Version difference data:
--- START ---

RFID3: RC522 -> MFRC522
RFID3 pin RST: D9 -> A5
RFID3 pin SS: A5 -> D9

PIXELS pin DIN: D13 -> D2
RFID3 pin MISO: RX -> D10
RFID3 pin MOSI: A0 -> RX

--- END ---
--- START ---

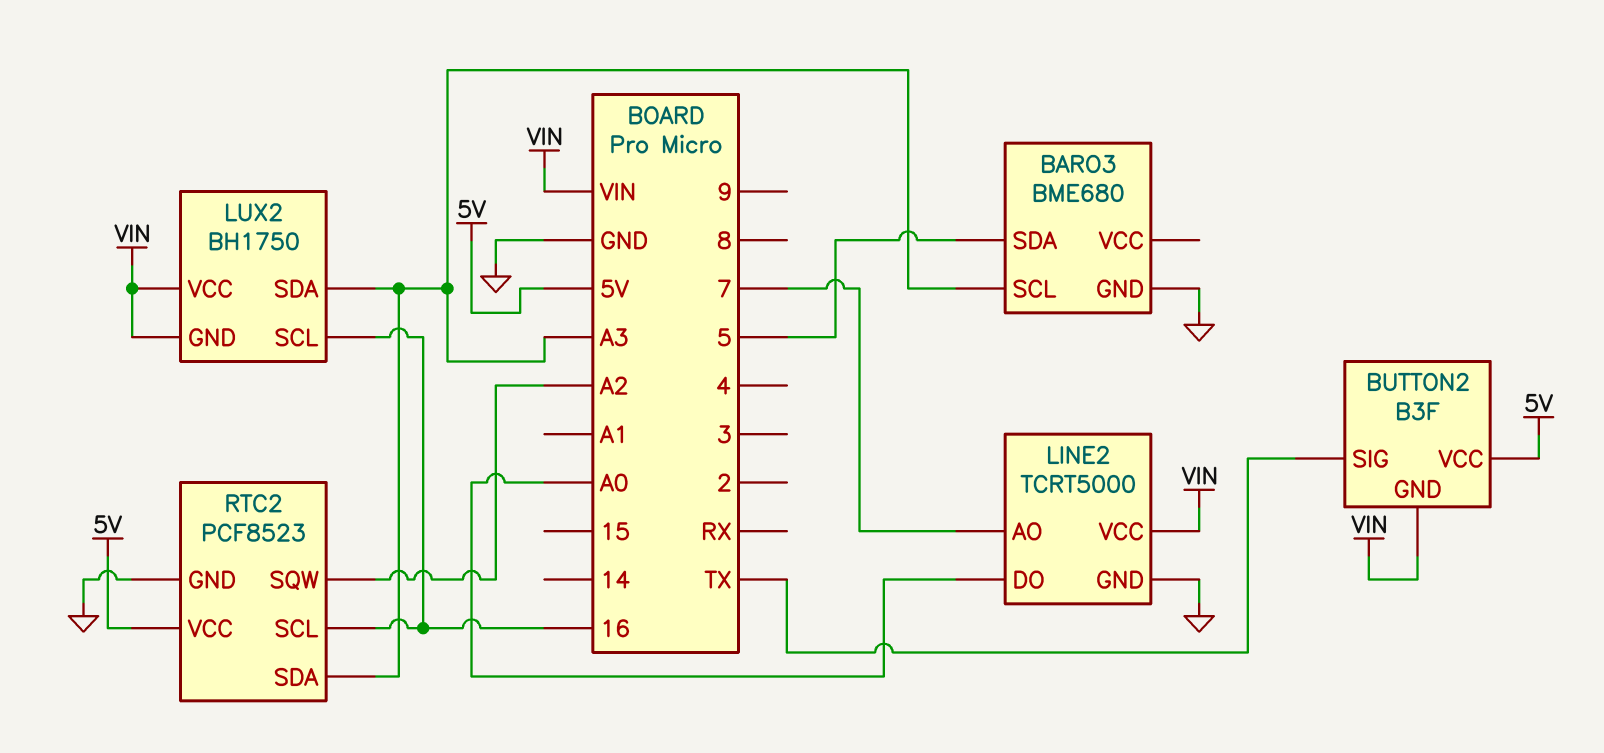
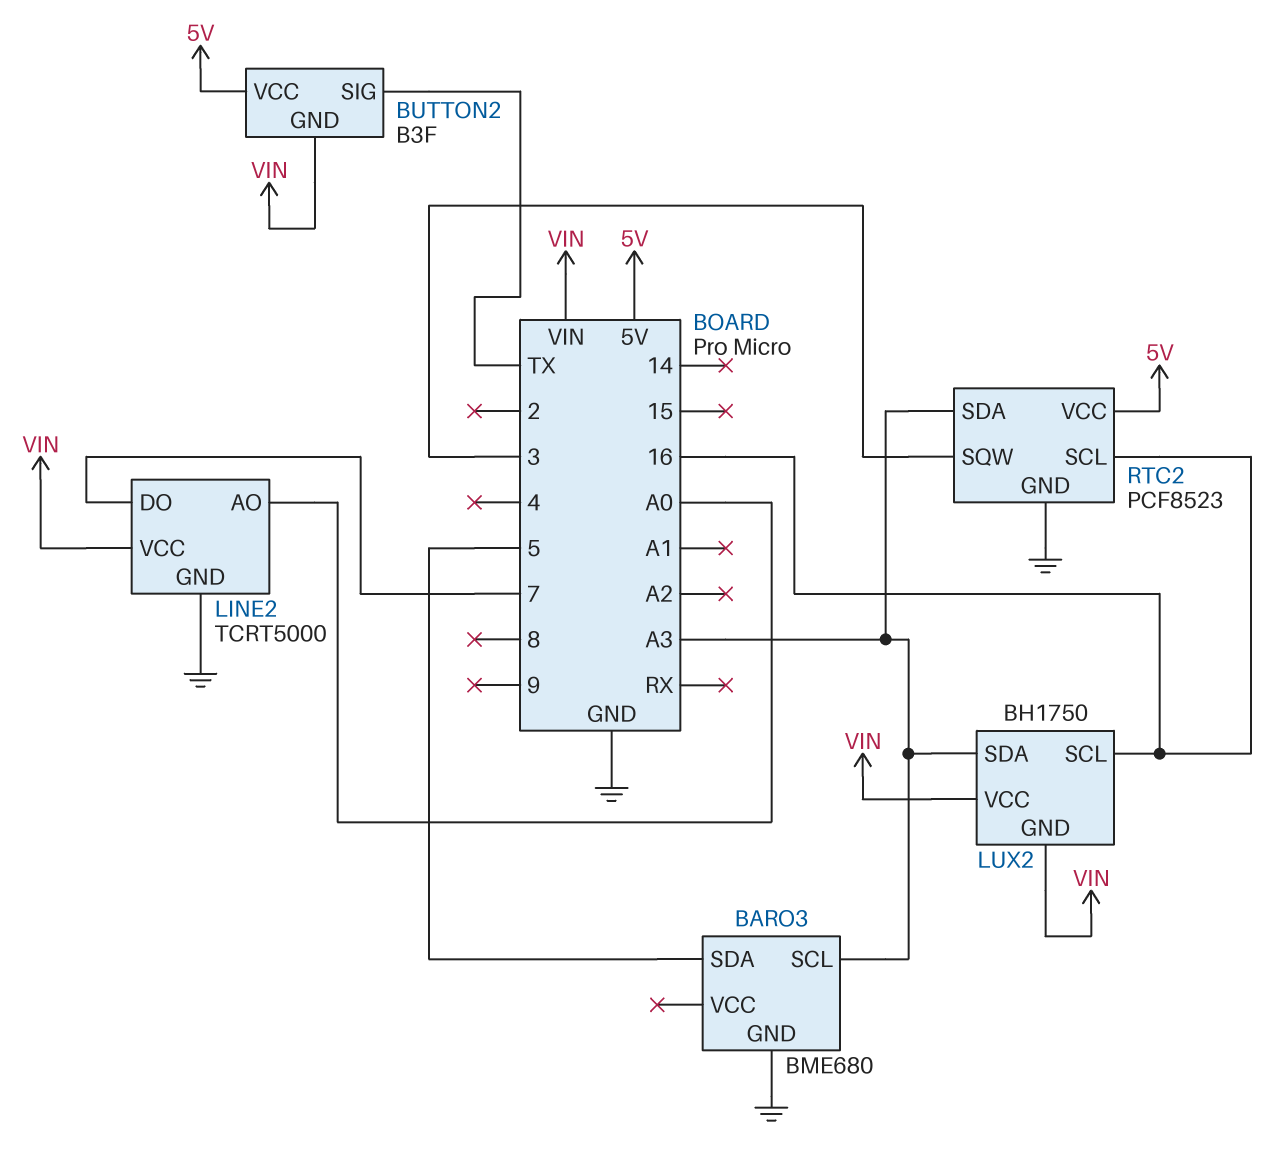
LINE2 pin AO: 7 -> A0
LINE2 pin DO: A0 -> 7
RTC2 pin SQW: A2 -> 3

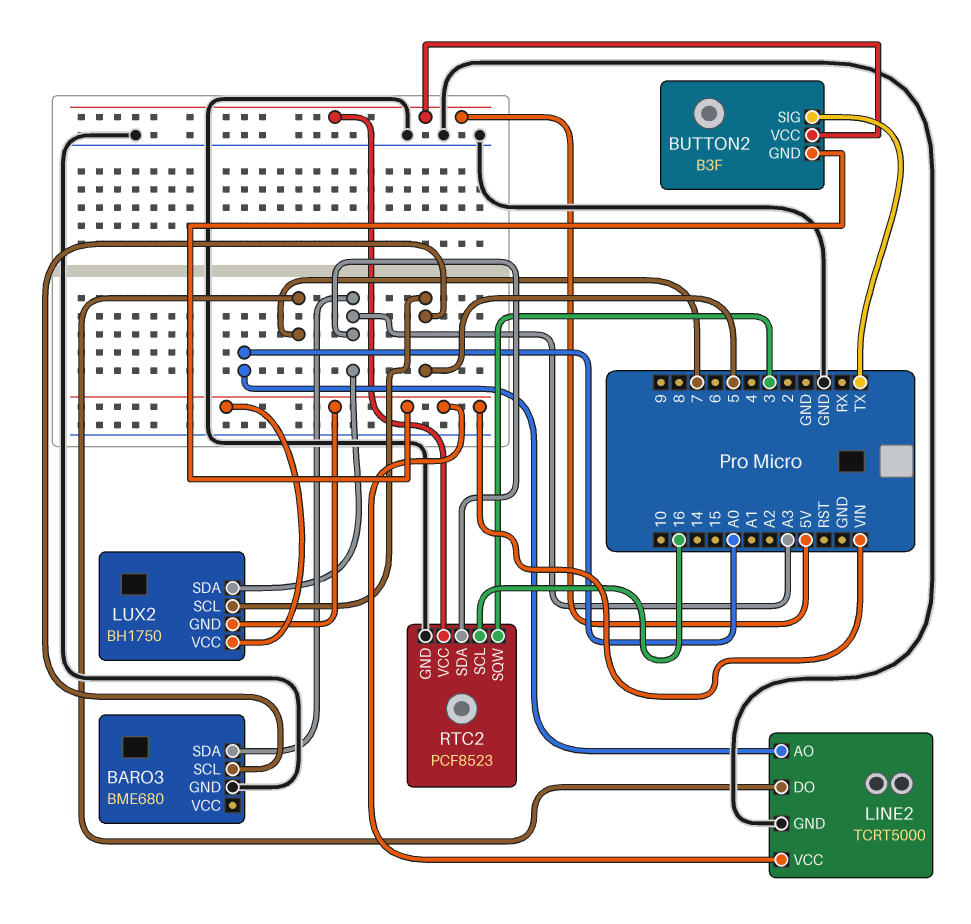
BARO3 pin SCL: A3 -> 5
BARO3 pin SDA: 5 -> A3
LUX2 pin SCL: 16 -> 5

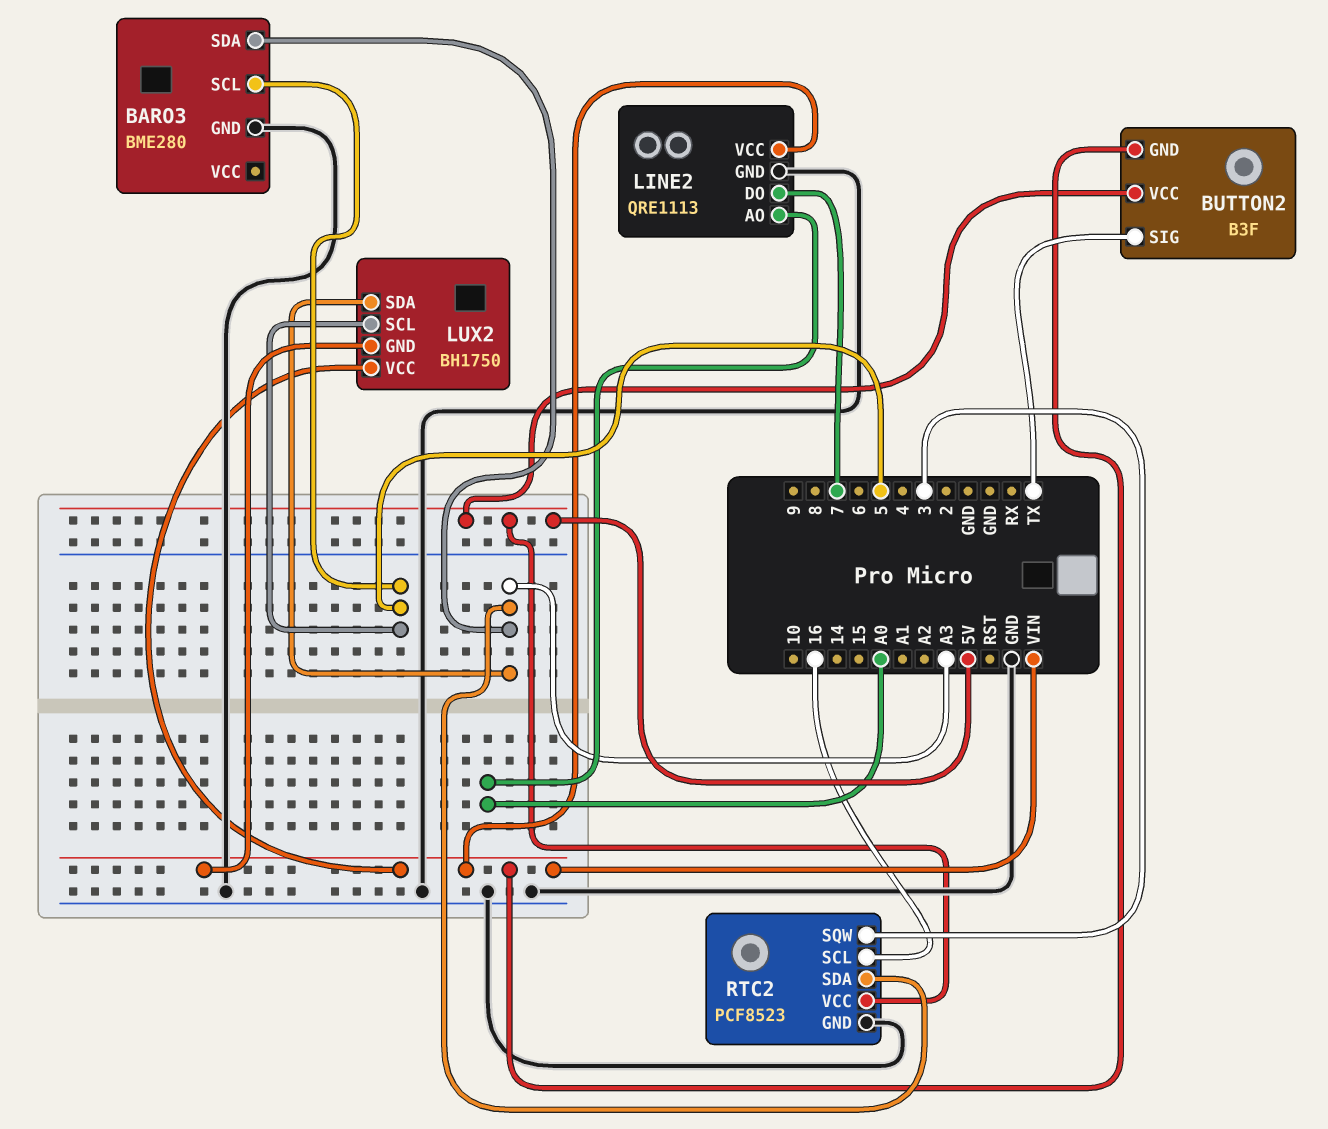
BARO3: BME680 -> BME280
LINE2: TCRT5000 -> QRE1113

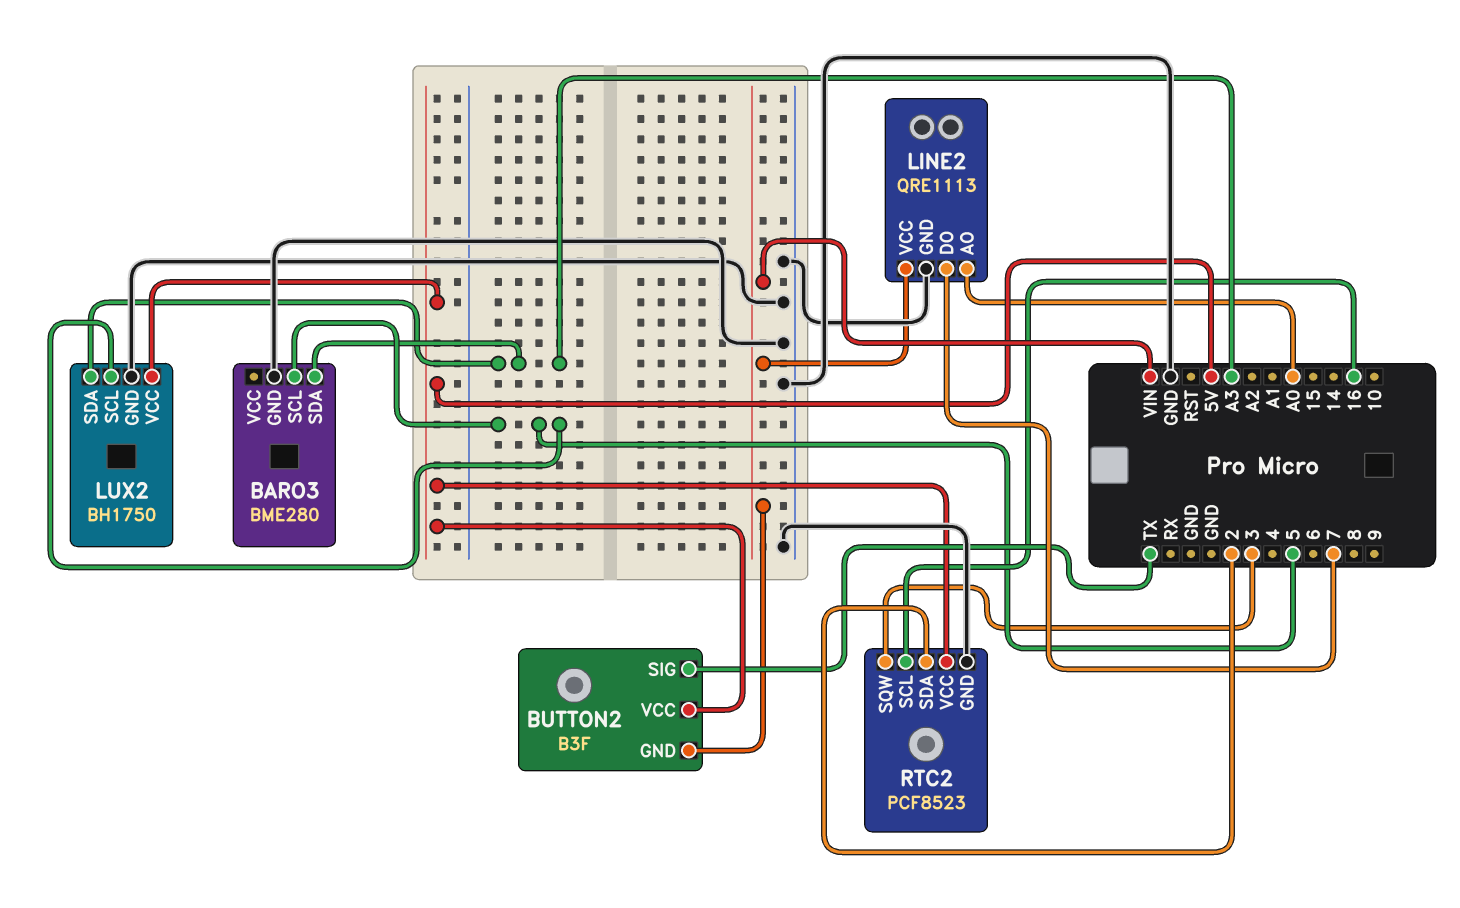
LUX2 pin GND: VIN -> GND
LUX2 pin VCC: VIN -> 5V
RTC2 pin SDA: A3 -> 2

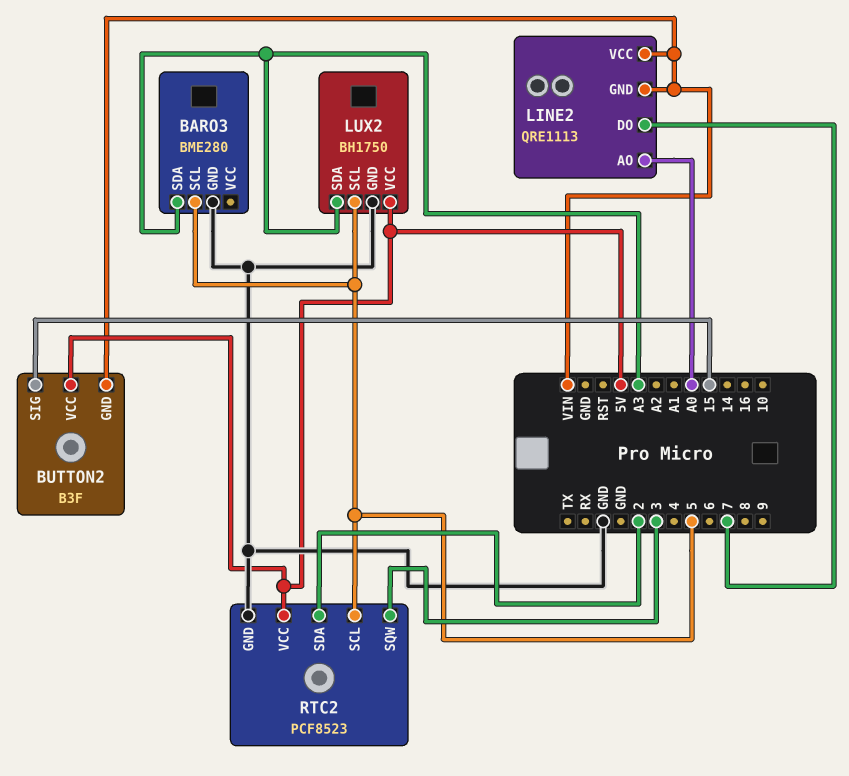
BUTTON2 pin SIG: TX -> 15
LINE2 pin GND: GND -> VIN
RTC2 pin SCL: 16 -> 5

--- END ---

» **How to complete this task**:
Within these entries, output exactly the lines starting at the one with "LINE2: TCRT5000 -> QRE1113" and finishing at the one with "RTC2 pin SCL: 16 -> 5". Leave pictures out of the output.

» **Result**:
LINE2: TCRT5000 -> QRE1113

LUX2 pin GND: VIN -> GND
LUX2 pin VCC: VIN -> 5V
RTC2 pin SDA: A3 -> 2

BUTTON2 pin SIG: TX -> 15
LINE2 pin GND: GND -> VIN
RTC2 pin SCL: 16 -> 5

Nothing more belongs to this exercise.